**What is expected:** Copying task for the records below: reproduce each one exactly and drop the pictures.

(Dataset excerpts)
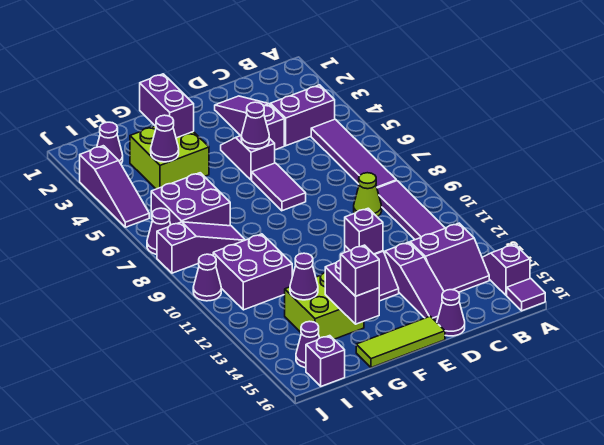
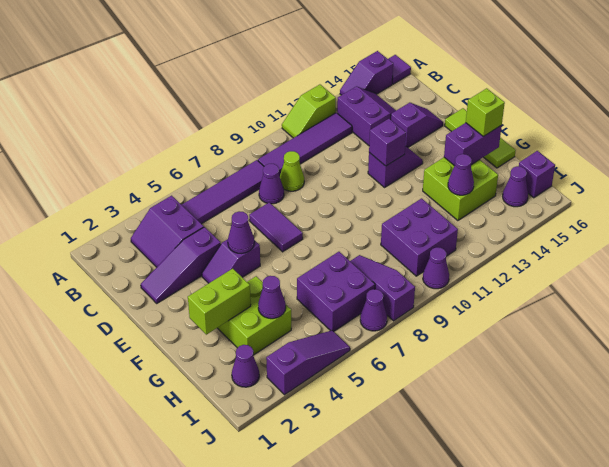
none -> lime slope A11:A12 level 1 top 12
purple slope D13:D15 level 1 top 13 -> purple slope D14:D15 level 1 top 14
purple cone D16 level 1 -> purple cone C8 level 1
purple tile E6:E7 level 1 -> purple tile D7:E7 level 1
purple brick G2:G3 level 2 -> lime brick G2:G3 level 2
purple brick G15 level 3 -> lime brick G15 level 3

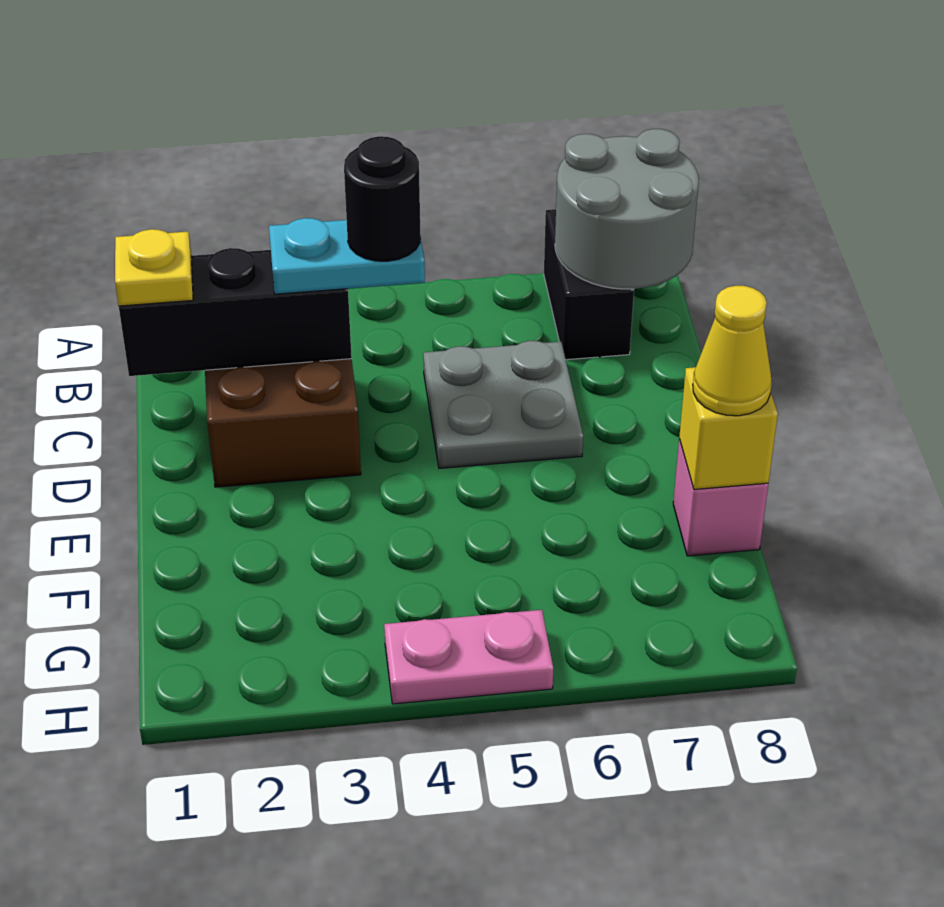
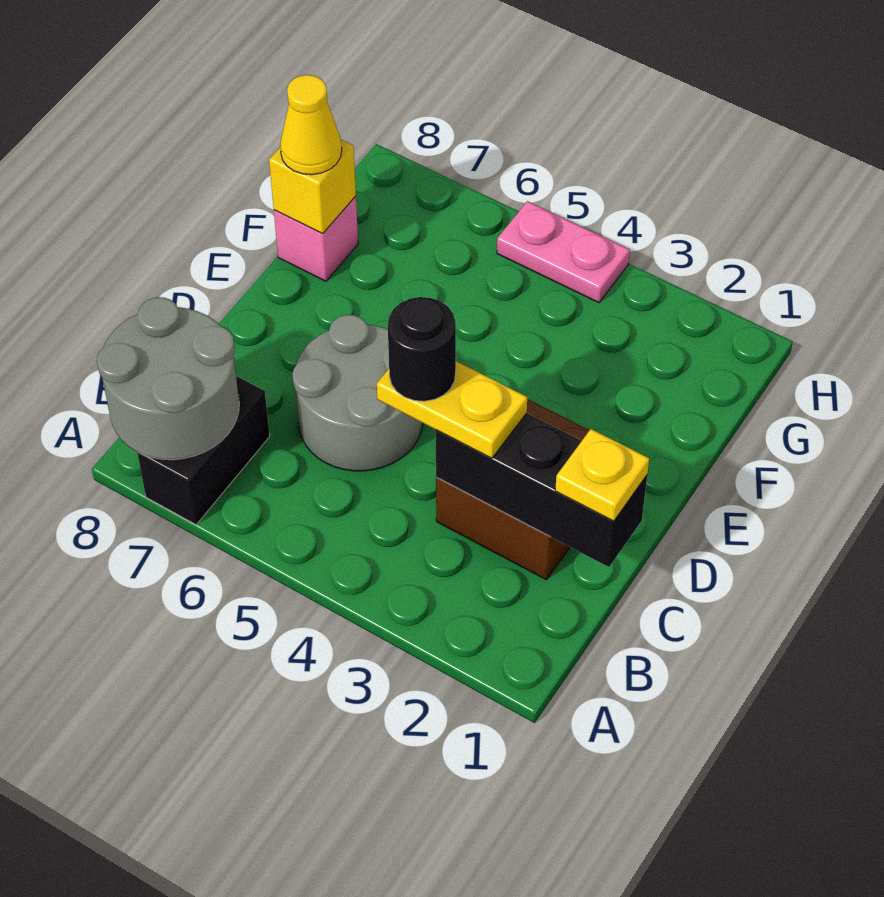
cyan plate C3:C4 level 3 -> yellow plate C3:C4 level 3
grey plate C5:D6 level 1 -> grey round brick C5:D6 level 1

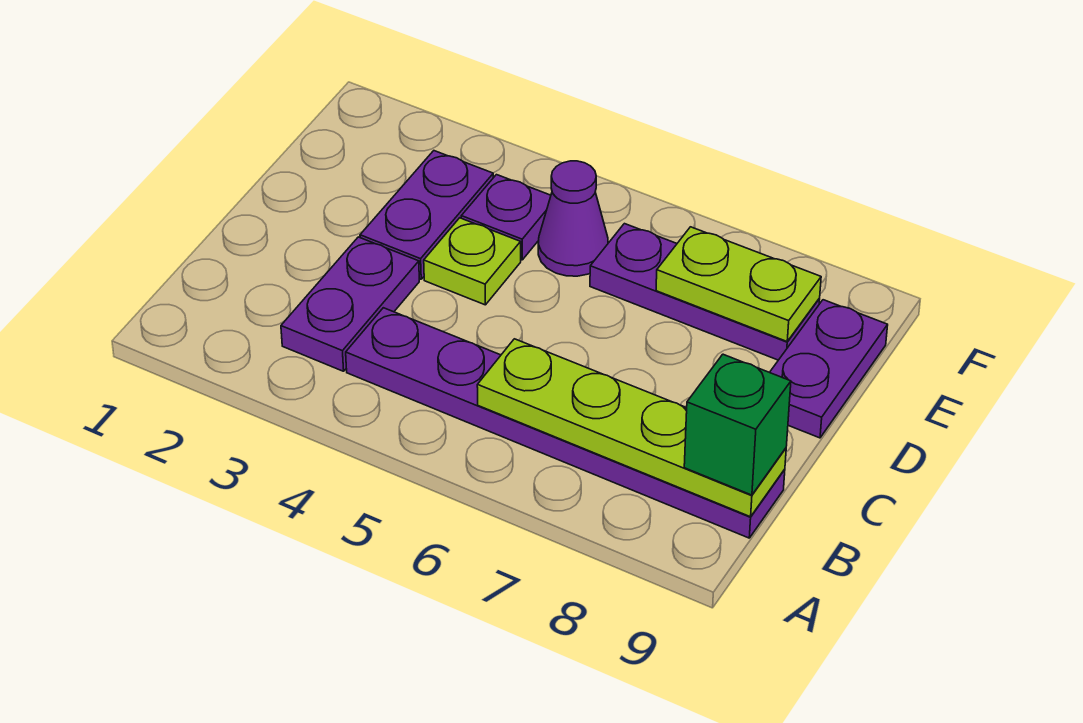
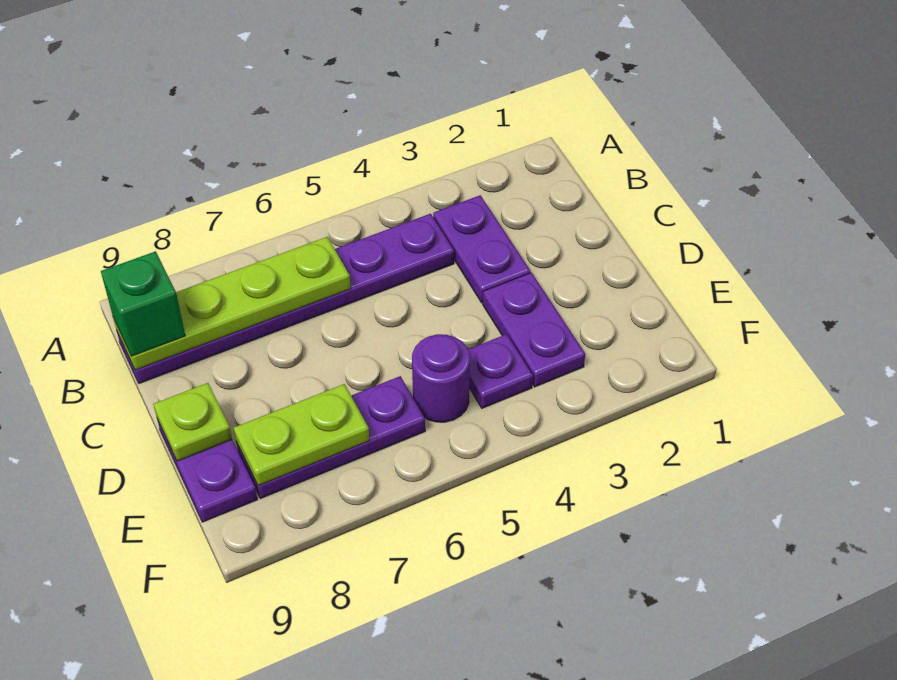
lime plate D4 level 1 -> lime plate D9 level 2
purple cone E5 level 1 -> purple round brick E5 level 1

**Reply:**
none -> lime slope A11:A12 level 1 top 12
purple slope D13:D15 level 1 top 13 -> purple slope D14:D15 level 1 top 14
purple cone D16 level 1 -> purple cone C8 level 1
purple tile E6:E7 level 1 -> purple tile D7:E7 level 1
purple brick G2:G3 level 2 -> lime brick G2:G3 level 2
purple brick G15 level 3 -> lime brick G15 level 3

cyan plate C3:C4 level 3 -> yellow plate C3:C4 level 3
grey plate C5:D6 level 1 -> grey round brick C5:D6 level 1

lime plate D4 level 1 -> lime plate D9 level 2
purple cone E5 level 1 -> purple round brick E5 level 1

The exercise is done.